* _Required action_:
From the material below, set down exactly the lines that run from the one containing "none -> green brick G1:G3 level 1" to the one containing "none -> yellow tile J8 level 3", minus the pictures.

* _The records_:

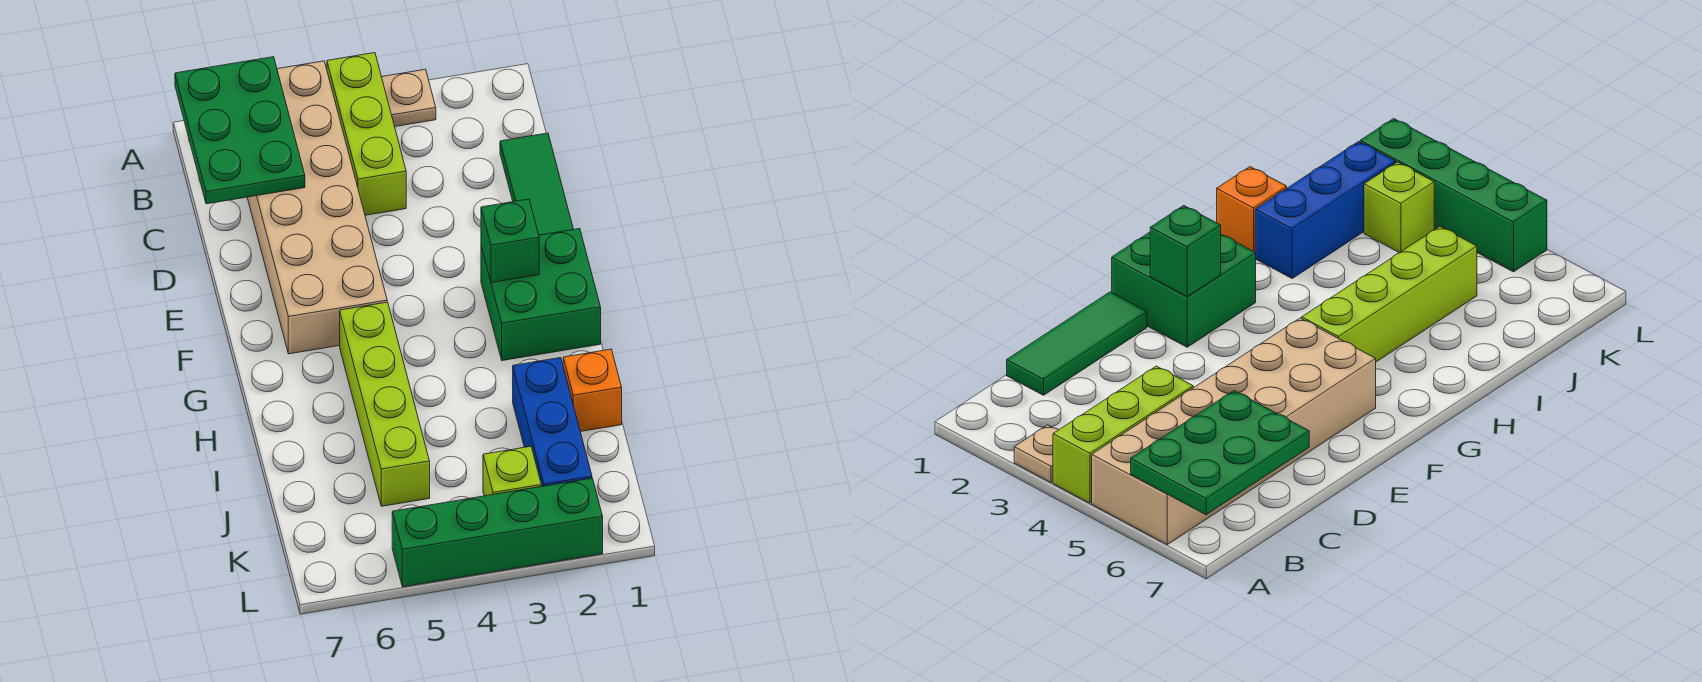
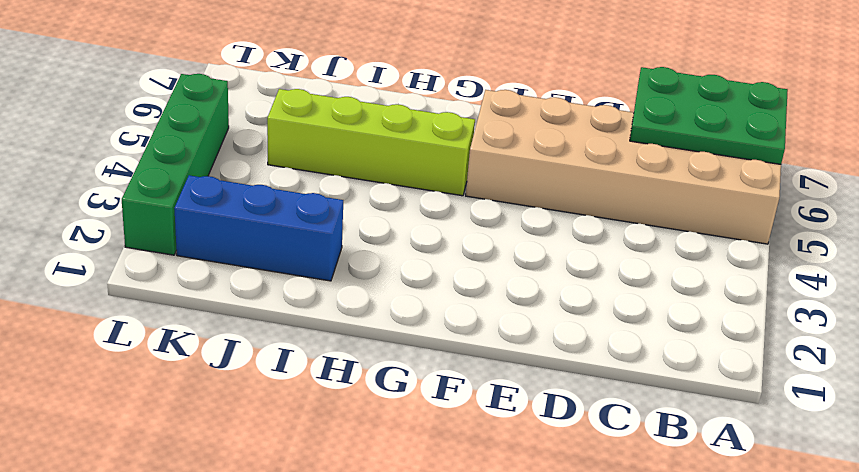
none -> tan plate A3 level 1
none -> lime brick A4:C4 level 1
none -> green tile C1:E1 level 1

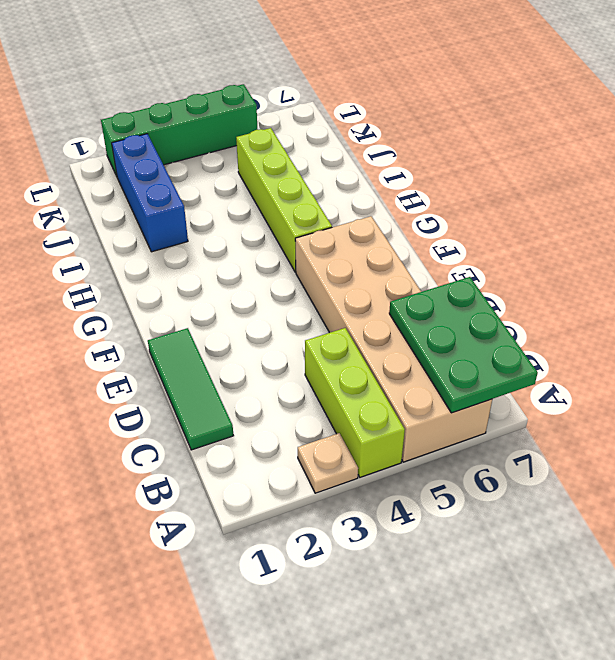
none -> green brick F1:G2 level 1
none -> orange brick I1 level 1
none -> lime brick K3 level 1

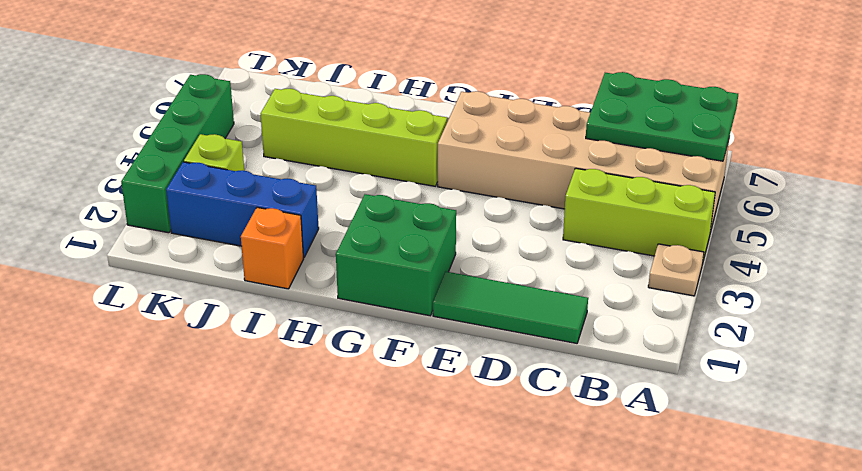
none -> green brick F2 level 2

---

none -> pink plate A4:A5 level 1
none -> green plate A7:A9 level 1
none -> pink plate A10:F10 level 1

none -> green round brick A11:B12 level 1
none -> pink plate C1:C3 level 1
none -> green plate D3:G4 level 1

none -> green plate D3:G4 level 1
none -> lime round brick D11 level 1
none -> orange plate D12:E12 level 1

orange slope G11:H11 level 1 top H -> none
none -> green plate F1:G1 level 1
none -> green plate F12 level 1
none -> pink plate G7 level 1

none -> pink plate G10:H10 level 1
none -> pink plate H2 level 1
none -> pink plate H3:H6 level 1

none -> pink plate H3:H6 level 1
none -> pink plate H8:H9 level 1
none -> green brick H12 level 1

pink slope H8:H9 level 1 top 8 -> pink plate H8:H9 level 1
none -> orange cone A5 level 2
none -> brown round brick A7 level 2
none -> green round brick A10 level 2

---

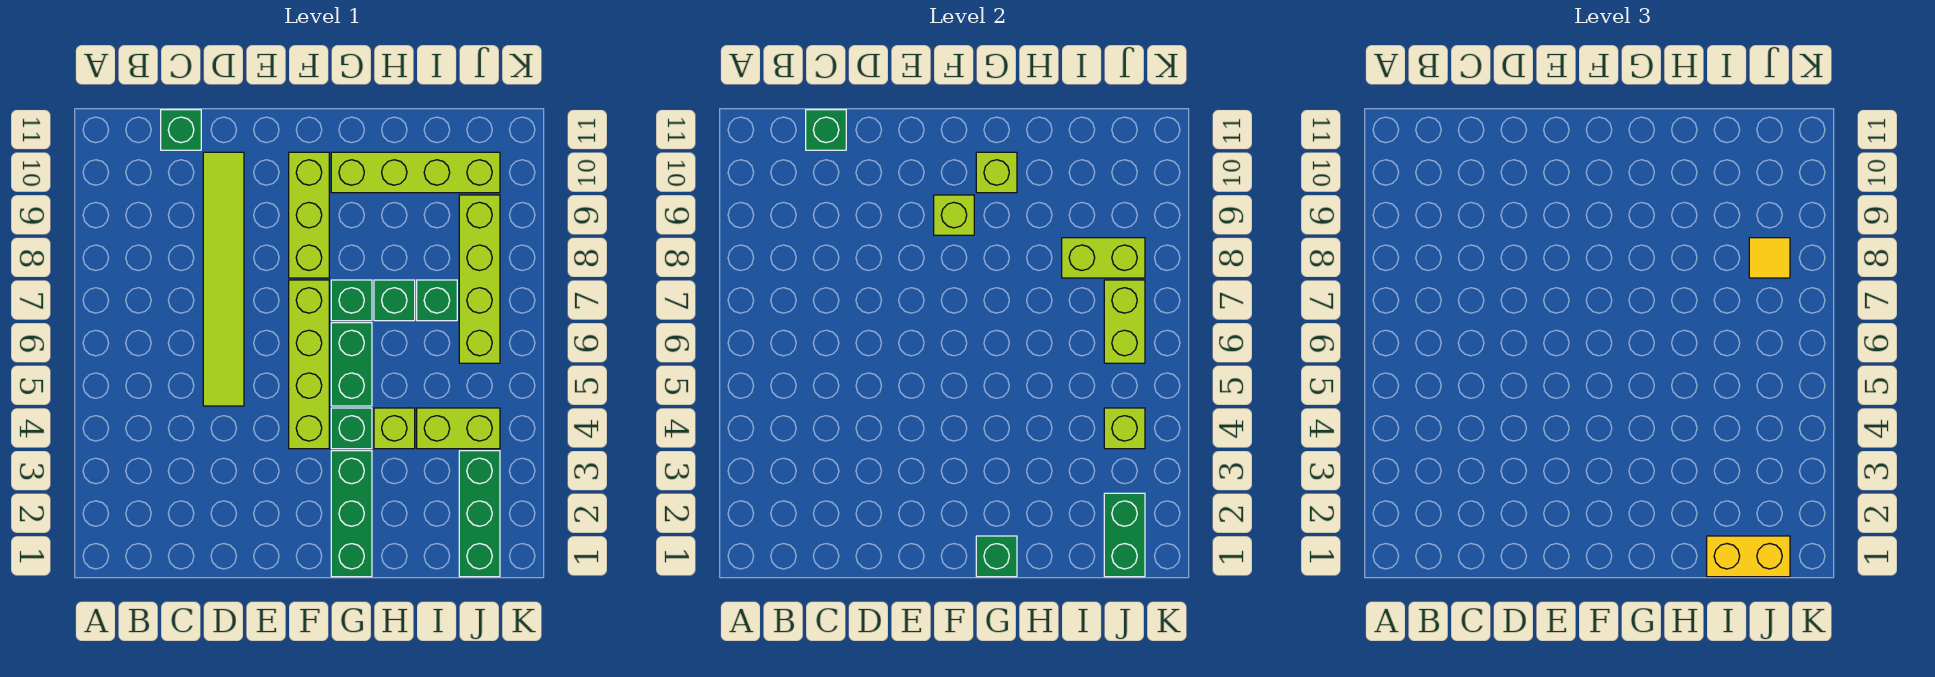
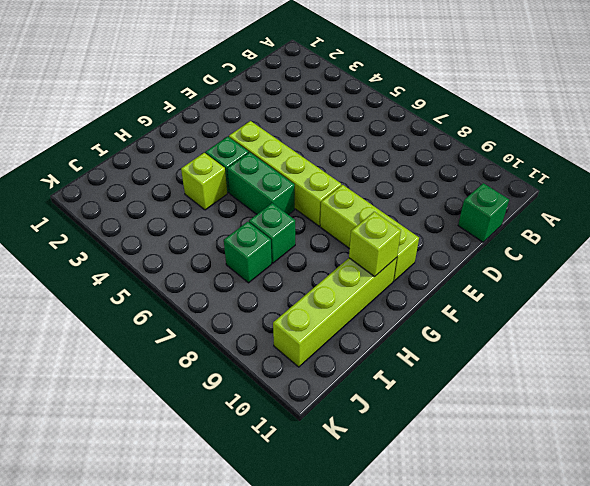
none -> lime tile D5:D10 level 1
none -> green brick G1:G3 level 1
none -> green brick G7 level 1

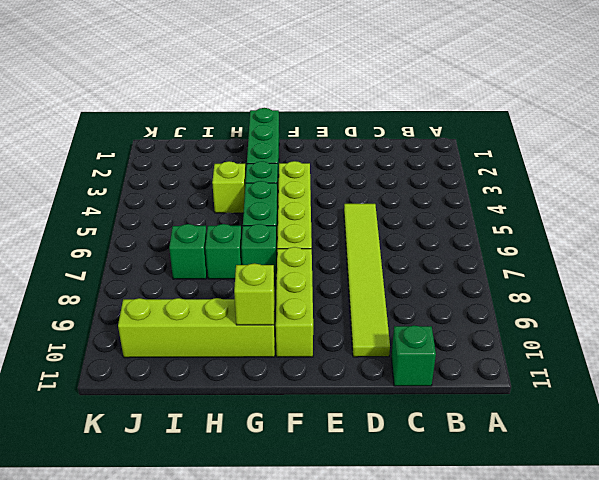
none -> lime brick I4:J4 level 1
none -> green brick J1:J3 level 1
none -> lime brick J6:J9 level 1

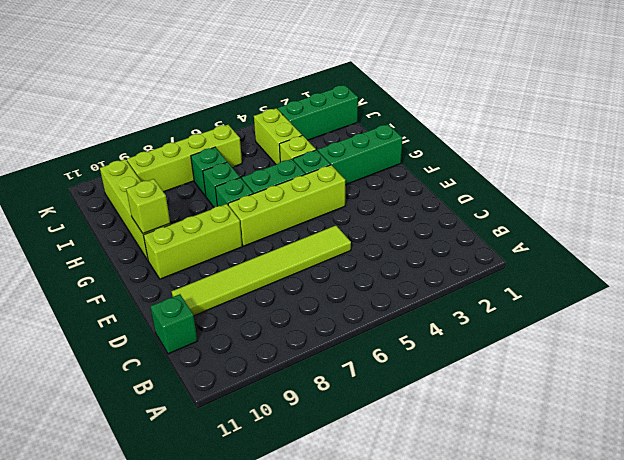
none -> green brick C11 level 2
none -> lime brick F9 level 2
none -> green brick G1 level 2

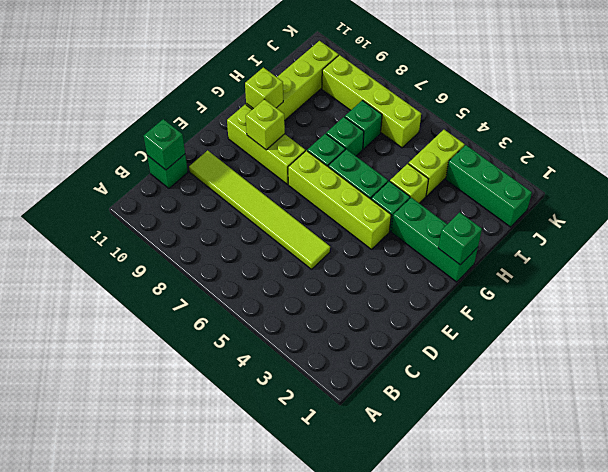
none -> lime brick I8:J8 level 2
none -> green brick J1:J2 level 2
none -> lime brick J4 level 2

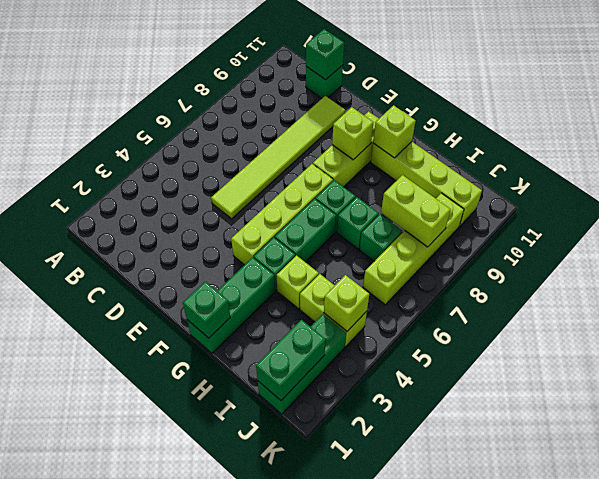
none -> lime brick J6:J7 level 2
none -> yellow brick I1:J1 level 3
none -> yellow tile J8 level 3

* _Output_:
none -> green brick G1:G3 level 1
none -> green brick G7 level 1

none -> lime brick I4:J4 level 1
none -> green brick J1:J3 level 1
none -> lime brick J6:J9 level 1

none -> green brick C11 level 2
none -> lime brick F9 level 2
none -> green brick G1 level 2

none -> lime brick I8:J8 level 2
none -> green brick J1:J2 level 2
none -> lime brick J4 level 2

none -> lime brick J6:J7 level 2
none -> yellow brick I1:J1 level 3
none -> yellow tile J8 level 3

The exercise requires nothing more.